_ACTIVITY_
Look through the entries below and copy exactly the part that begins with the line containing "cyan L-shape: moved 6 px right, 14 px down" and ends with the line containing "black circle: moved 4 px right". Do not copy the pictures.

_PROVIDED DATA_
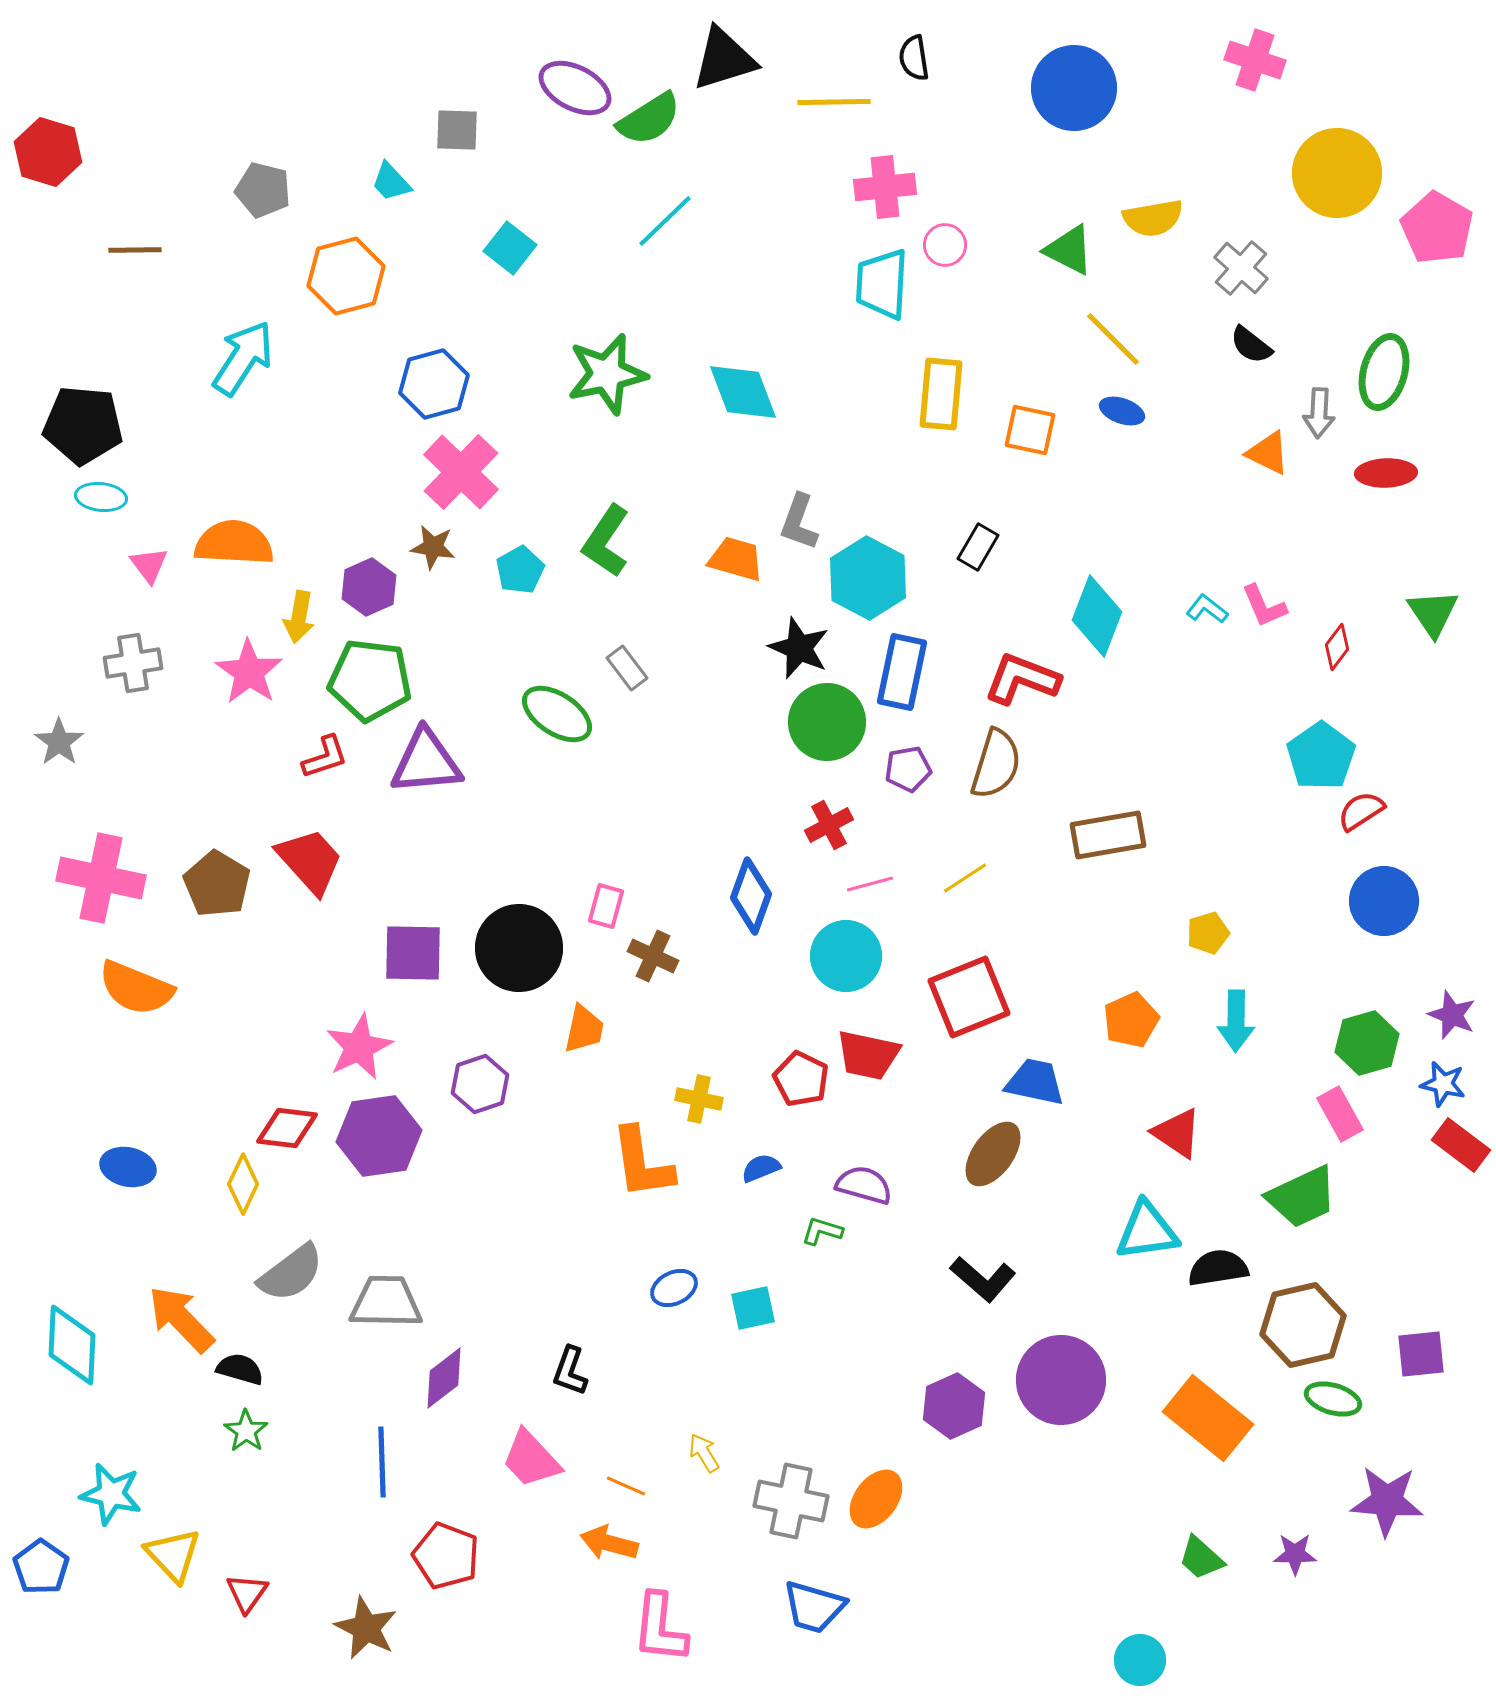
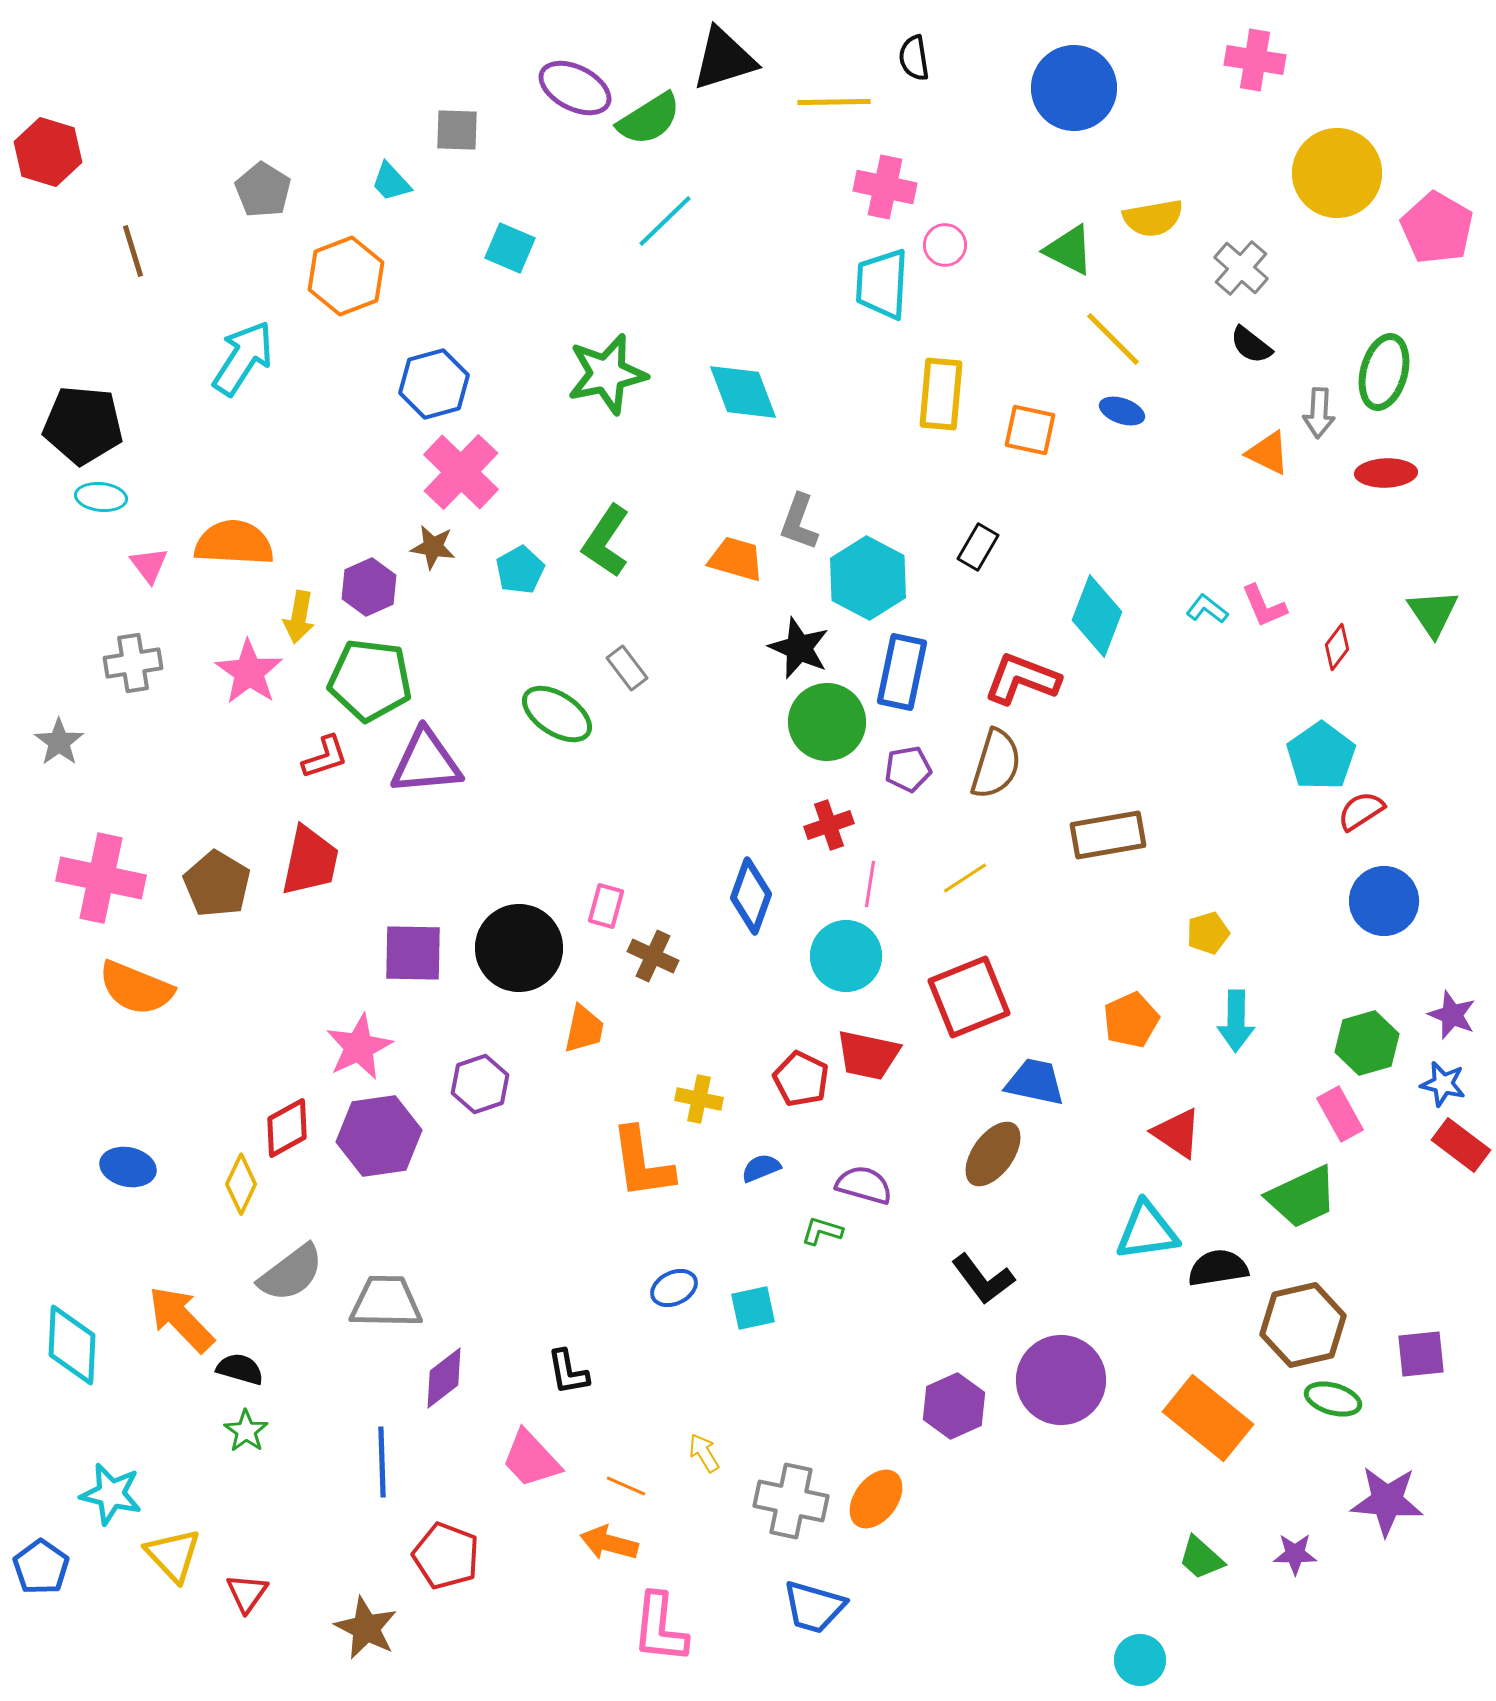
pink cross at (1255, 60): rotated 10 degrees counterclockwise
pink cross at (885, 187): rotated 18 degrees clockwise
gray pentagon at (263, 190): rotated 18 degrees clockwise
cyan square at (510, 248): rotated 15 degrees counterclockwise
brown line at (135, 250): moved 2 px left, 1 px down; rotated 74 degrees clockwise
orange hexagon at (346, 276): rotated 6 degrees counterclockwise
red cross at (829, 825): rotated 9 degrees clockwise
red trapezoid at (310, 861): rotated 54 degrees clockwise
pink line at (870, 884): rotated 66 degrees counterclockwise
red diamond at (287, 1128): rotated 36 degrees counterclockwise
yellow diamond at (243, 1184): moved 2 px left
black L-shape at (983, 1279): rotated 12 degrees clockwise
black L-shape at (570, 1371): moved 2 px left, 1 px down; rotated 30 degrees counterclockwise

...

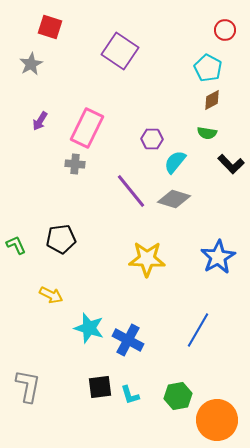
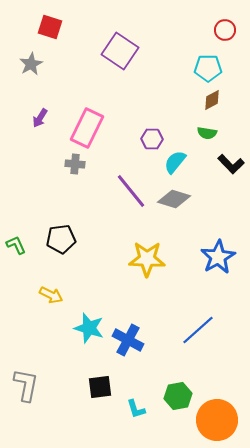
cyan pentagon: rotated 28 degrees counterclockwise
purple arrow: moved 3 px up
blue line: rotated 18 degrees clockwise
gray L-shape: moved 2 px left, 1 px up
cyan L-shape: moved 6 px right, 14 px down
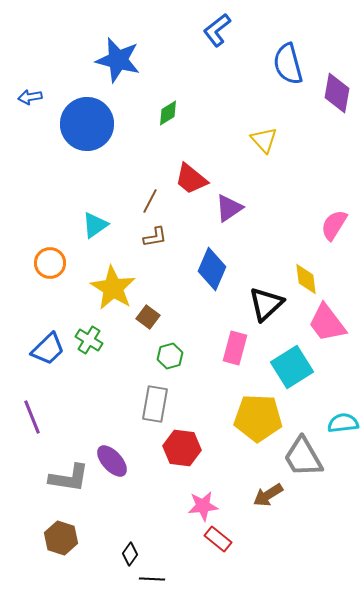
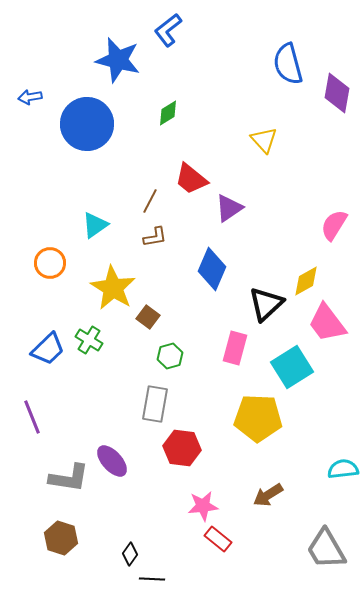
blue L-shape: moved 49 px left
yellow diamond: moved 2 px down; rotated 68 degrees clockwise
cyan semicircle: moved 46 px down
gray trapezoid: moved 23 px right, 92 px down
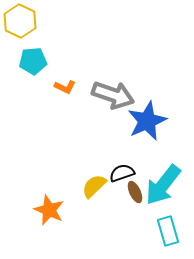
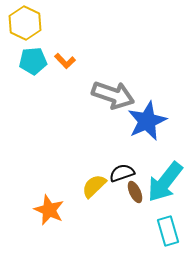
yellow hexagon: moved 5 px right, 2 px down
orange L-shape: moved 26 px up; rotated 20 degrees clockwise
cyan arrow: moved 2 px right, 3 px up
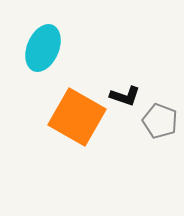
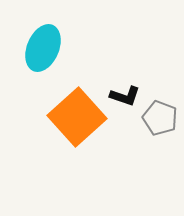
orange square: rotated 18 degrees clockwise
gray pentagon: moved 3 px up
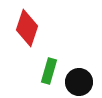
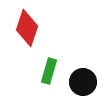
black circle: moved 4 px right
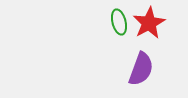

--

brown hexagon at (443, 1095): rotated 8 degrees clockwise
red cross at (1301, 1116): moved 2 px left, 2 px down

_SOLUTION TO THE EXERCISE_
cyan L-shape: moved 6 px right, 14 px down
blue L-shape: moved 49 px left
yellow diamond: moved 2 px down; rotated 68 degrees clockwise
cyan semicircle: moved 46 px down
gray trapezoid: moved 23 px right, 92 px down
yellow hexagon: moved 5 px right, 2 px down
orange L-shape: moved 26 px up; rotated 20 degrees clockwise
cyan arrow: moved 2 px right, 3 px up
orange square: rotated 18 degrees clockwise
gray pentagon: moved 3 px up
black circle: moved 4 px right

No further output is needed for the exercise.